WHAT IS EXPECTED -
From the data underneath, reproduce exactly the stretch that begins at the line with "camera: 40 degrees left, 15 degrees up" and ends after the line with "purple shoe [578,286,606,337] -> none".

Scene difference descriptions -
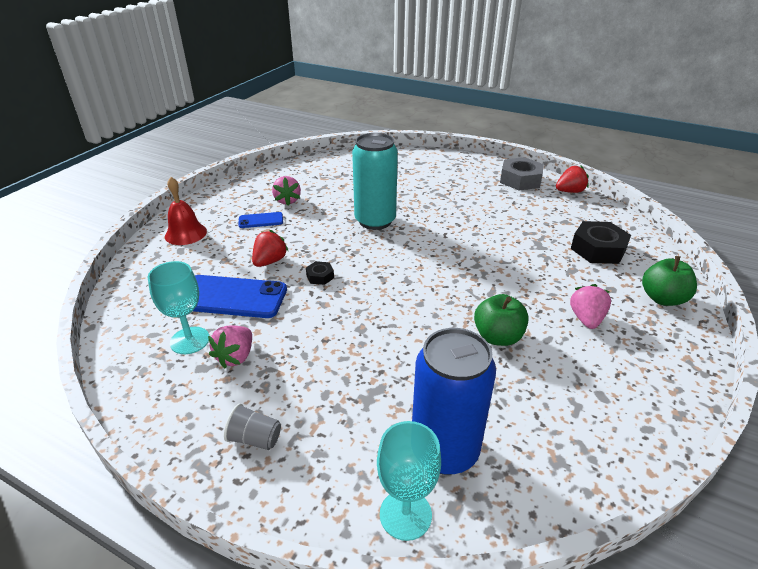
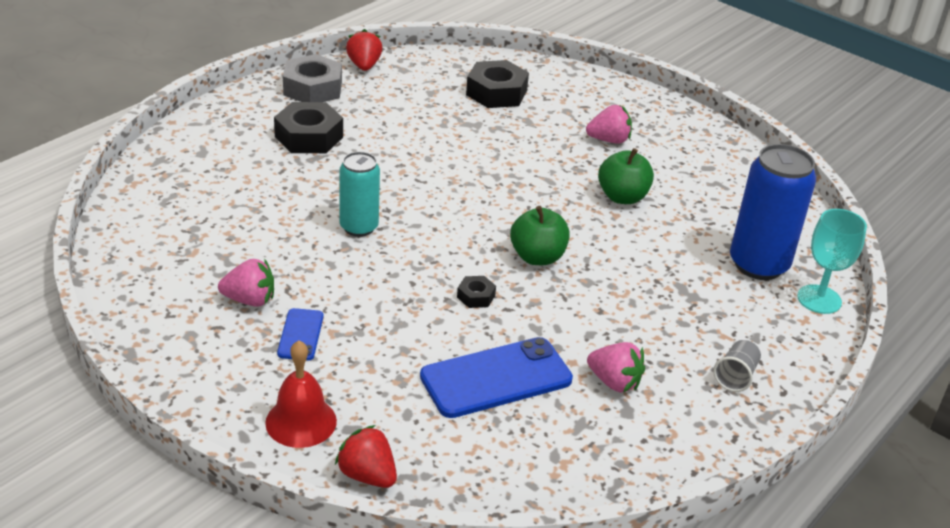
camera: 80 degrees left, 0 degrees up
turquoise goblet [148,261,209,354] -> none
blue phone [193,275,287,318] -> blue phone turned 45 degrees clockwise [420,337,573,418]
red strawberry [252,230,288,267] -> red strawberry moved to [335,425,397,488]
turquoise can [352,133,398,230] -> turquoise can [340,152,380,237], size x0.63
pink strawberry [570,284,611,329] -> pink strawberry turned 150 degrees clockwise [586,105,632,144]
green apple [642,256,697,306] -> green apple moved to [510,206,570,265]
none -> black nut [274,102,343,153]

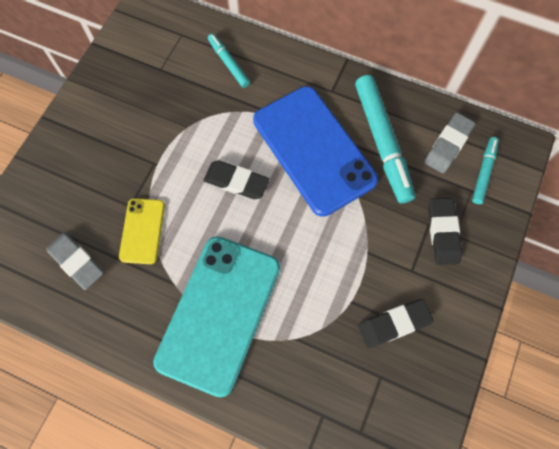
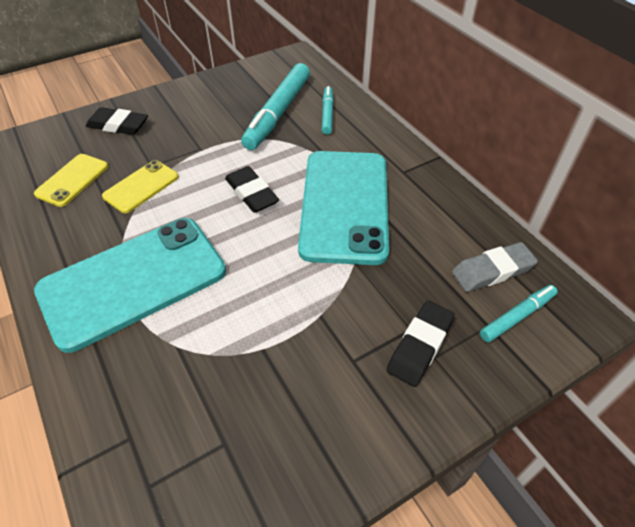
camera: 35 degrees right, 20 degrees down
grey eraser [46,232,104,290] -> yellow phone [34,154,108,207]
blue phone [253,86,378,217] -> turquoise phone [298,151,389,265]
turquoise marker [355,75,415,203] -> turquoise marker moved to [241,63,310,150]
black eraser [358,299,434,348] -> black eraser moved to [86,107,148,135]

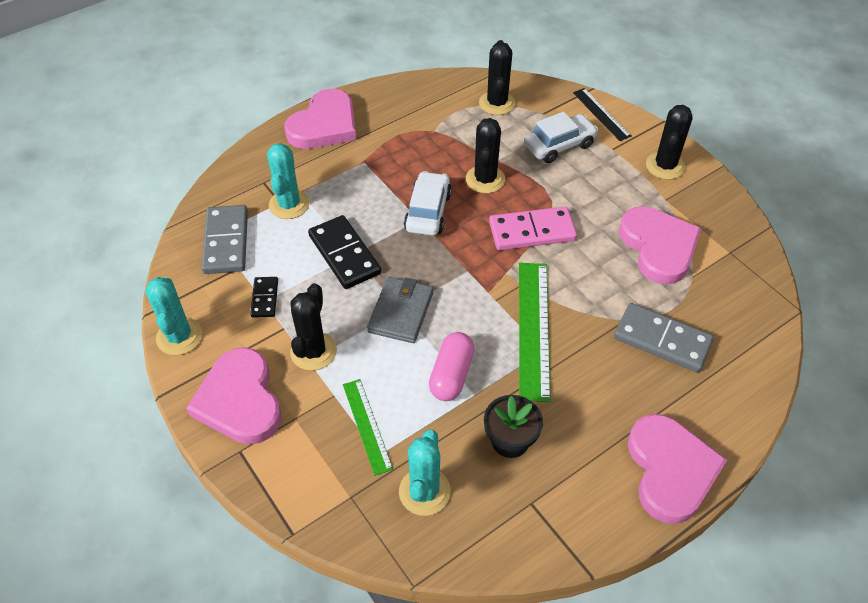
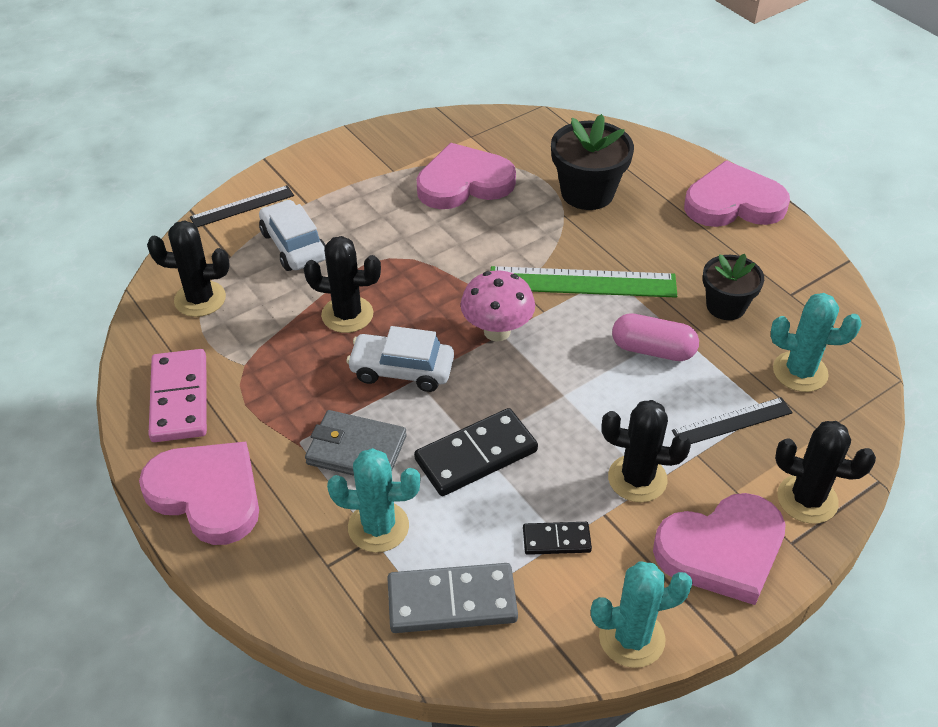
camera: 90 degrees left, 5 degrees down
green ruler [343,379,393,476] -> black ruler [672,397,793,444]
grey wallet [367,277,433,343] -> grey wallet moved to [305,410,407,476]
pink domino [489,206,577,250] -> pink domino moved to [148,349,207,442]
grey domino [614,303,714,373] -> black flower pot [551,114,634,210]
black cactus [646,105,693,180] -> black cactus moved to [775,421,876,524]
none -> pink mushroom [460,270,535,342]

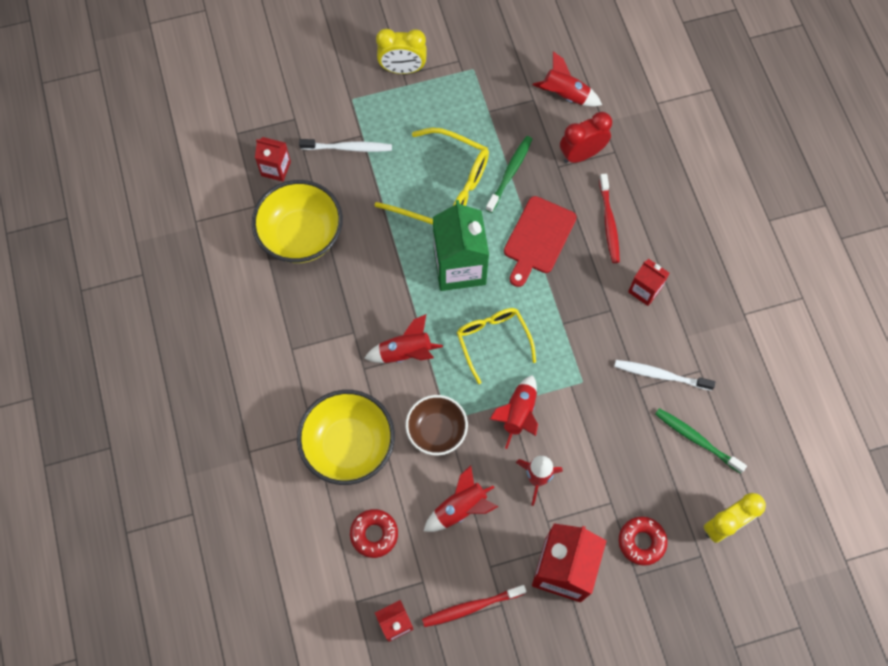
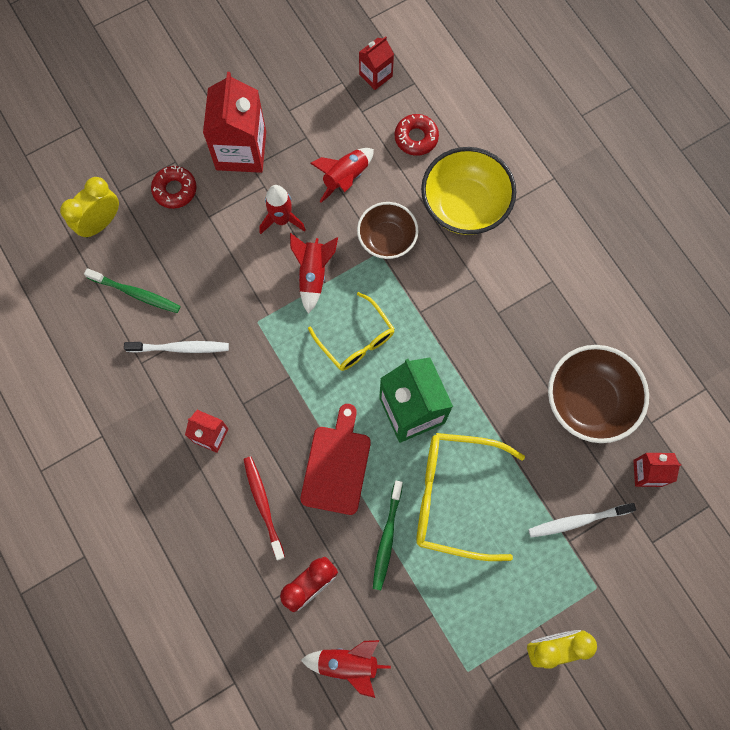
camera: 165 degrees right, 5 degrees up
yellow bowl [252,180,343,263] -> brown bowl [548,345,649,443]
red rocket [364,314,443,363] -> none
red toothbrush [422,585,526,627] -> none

...

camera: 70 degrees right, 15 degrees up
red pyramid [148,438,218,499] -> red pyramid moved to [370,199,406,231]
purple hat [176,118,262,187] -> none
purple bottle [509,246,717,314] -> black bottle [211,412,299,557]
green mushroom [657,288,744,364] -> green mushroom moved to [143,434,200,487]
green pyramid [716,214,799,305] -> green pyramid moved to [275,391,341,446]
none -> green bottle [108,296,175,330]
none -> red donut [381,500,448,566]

...

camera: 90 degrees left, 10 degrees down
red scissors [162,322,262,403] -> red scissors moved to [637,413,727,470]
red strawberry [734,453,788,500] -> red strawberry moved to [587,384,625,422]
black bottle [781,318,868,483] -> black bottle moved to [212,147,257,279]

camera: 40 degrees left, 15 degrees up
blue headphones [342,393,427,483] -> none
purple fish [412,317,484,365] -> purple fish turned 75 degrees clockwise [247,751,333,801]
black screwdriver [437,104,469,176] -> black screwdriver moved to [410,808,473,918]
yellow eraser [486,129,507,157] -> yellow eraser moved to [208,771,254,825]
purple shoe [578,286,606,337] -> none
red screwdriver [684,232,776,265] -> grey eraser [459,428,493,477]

RESPONSE BOX -
camera: 40 degrees left, 15 degrees up
blue headphones [342,393,427,483] -> none
purple fish [412,317,484,365] -> purple fish turned 75 degrees clockwise [247,751,333,801]
black screwdriver [437,104,469,176] -> black screwdriver moved to [410,808,473,918]
yellow eraser [486,129,507,157] -> yellow eraser moved to [208,771,254,825]
purple shoe [578,286,606,337] -> none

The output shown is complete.